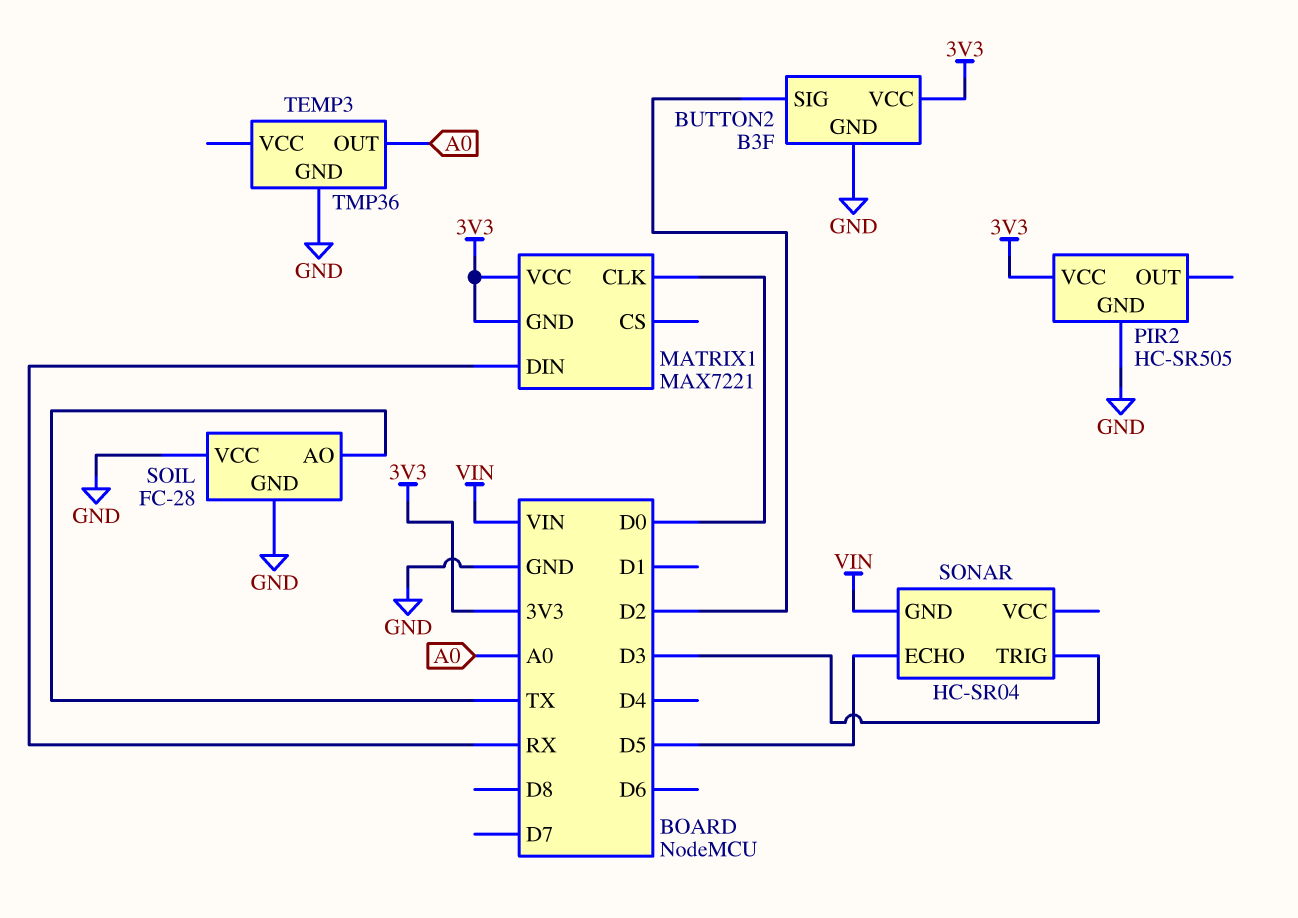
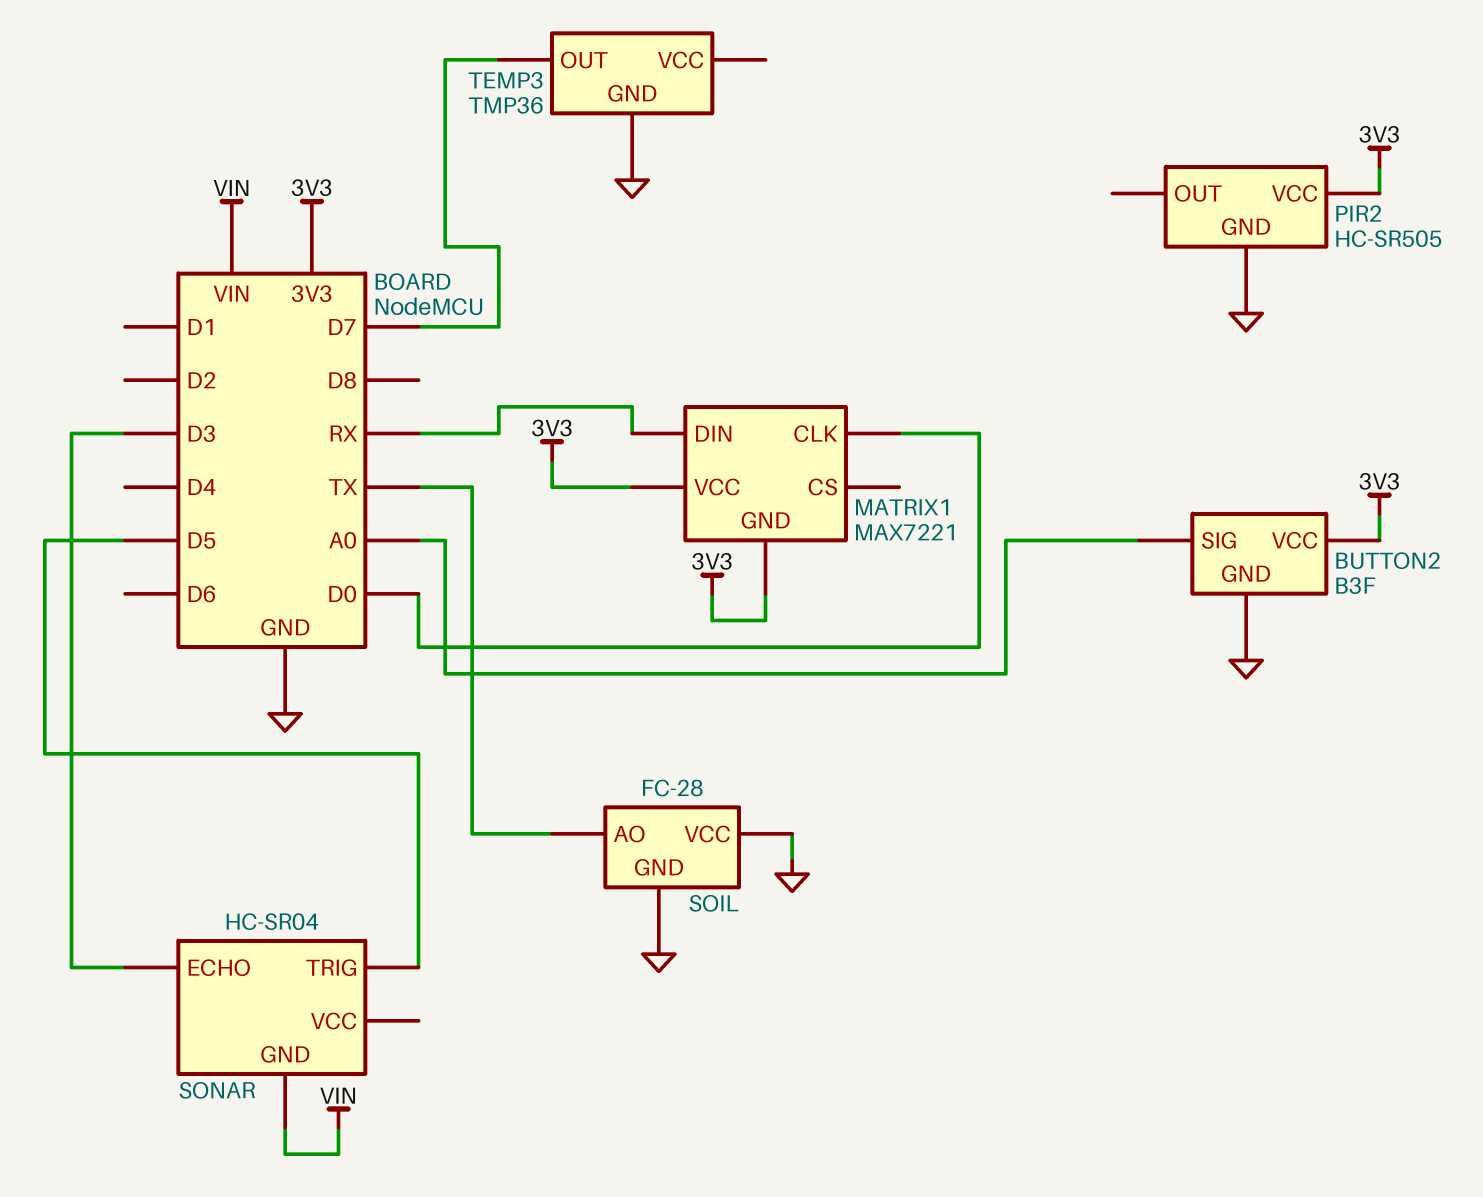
BUTTON2 pin SIG: D2 -> A0
SONAR pin ECHO: D5 -> D3
SONAR pin TRIG: D3 -> D5
TEMP3 pin OUT: A0 -> D7

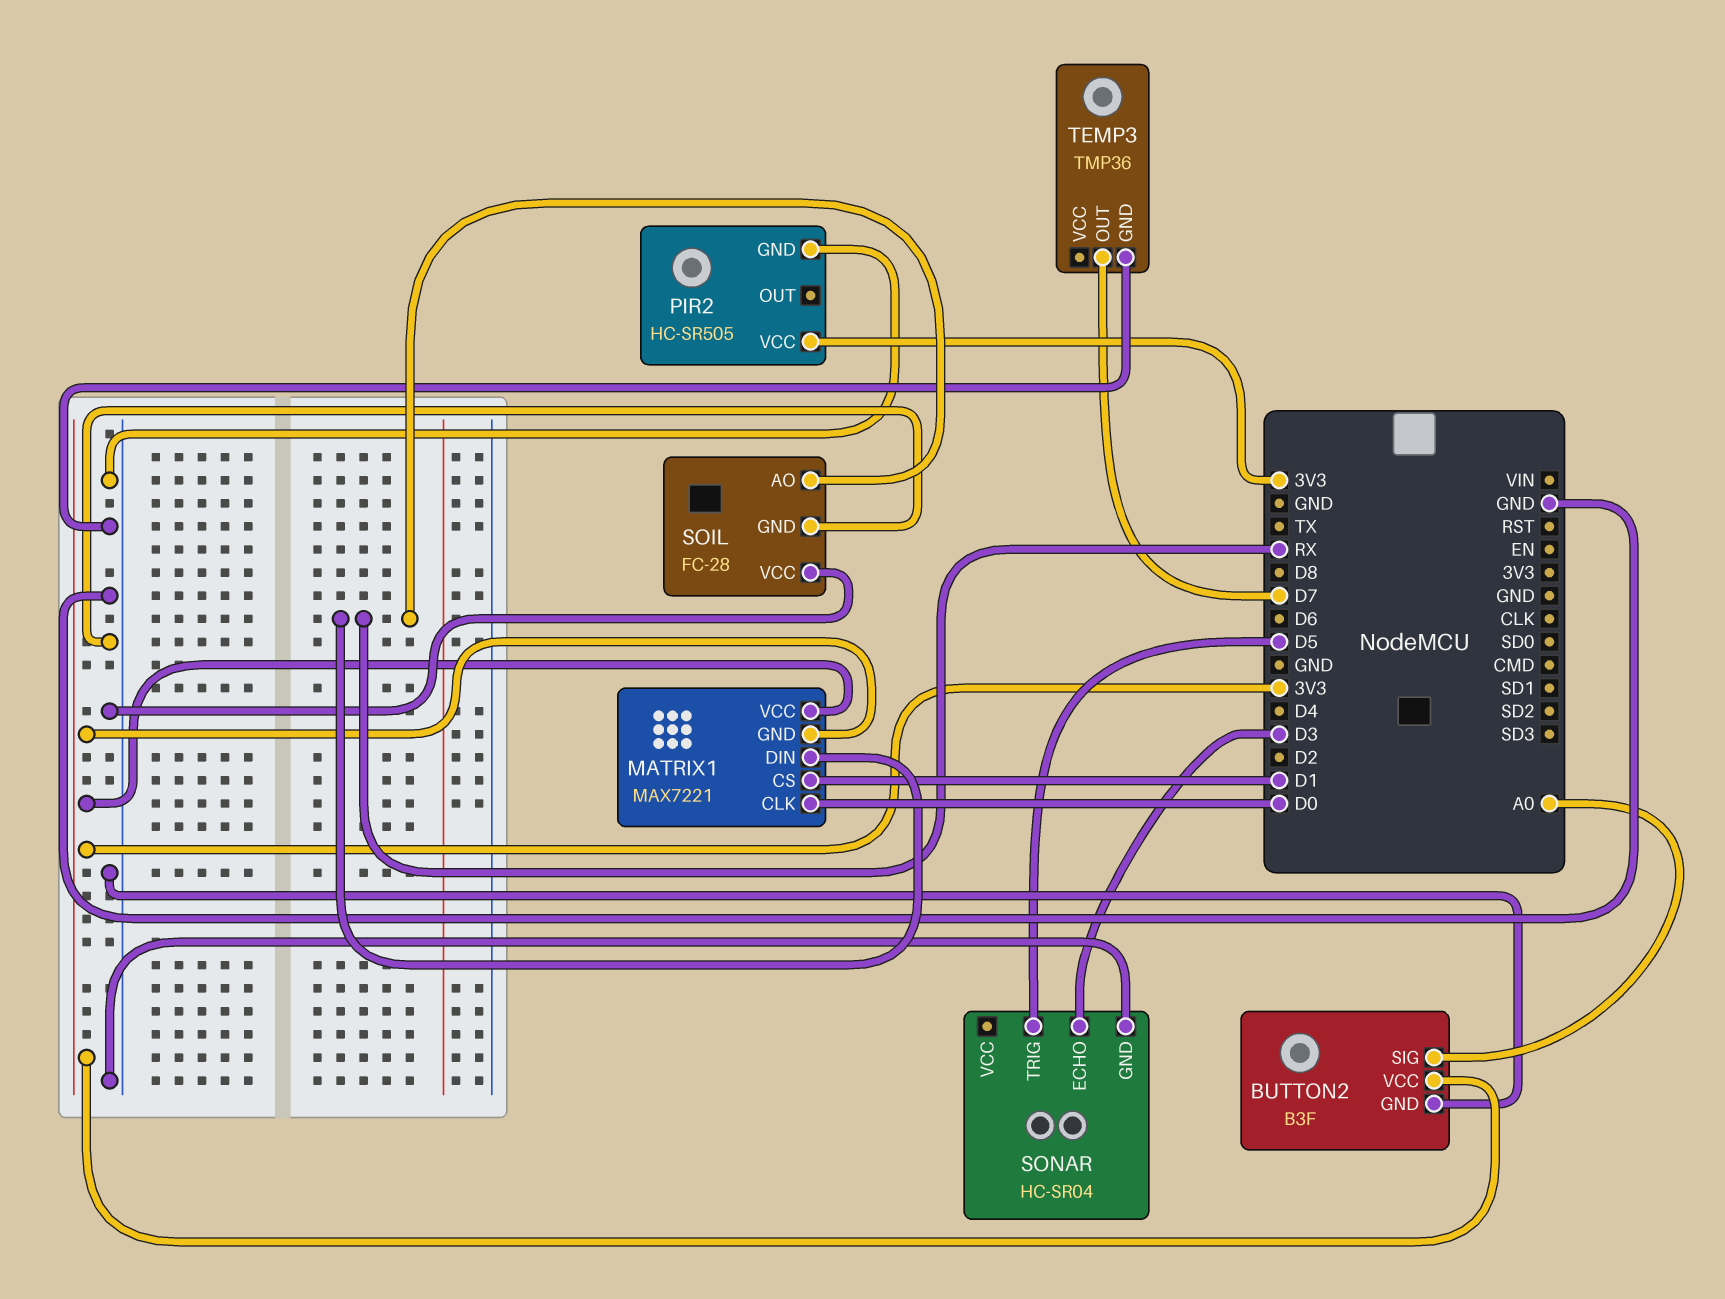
MATRIX1 pin CS: none -> D1
SOIL pin AO: TX -> RX
SONAR pin GND: VIN -> GND

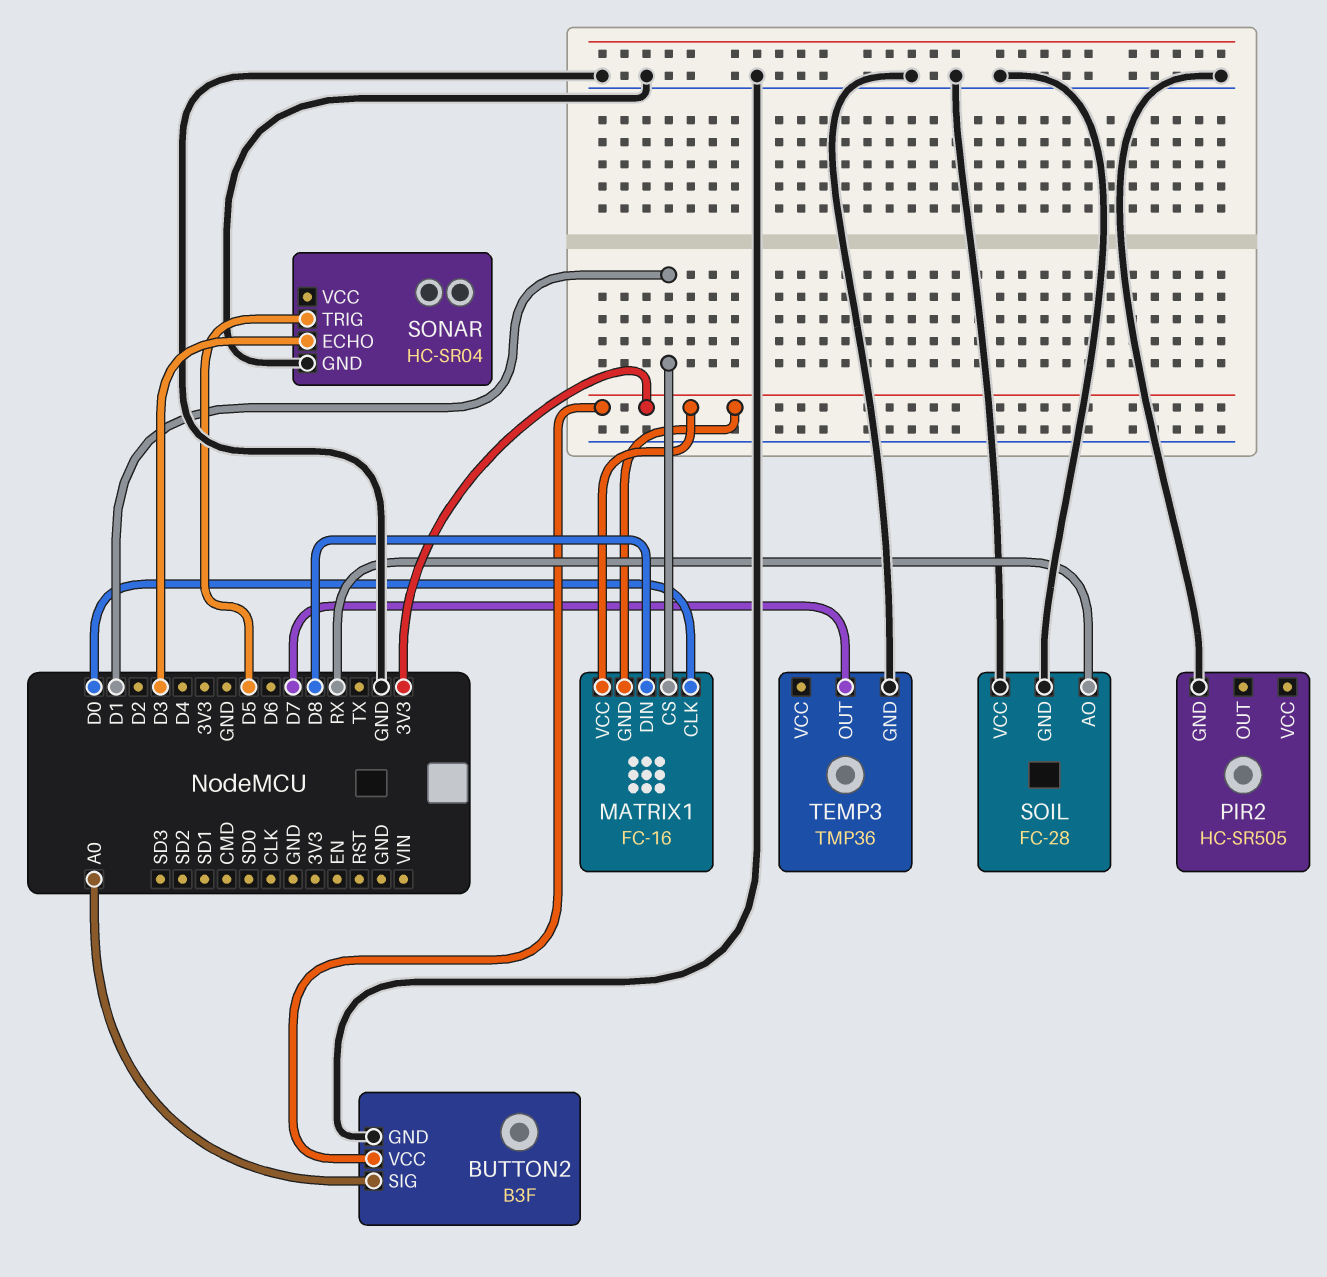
MATRIX1: MAX7221 -> FC-16
MATRIX1 pin DIN: RX -> D8
PIR2 pin VCC: 3V3 -> none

# # # #

### Exercise description
Every line from the one holding "SONAR pin TRIG: D3 -> D5" through the end of the records above must be reproduced verbatim, pictures excepted.

### Task answer
SONAR pin TRIG: D3 -> D5
TEMP3 pin OUT: A0 -> D7

MATRIX1 pin CS: none -> D1
SOIL pin AO: TX -> RX
SONAR pin GND: VIN -> GND

MATRIX1: MAX7221 -> FC-16
MATRIX1 pin DIN: RX -> D8
PIR2 pin VCC: 3V3 -> none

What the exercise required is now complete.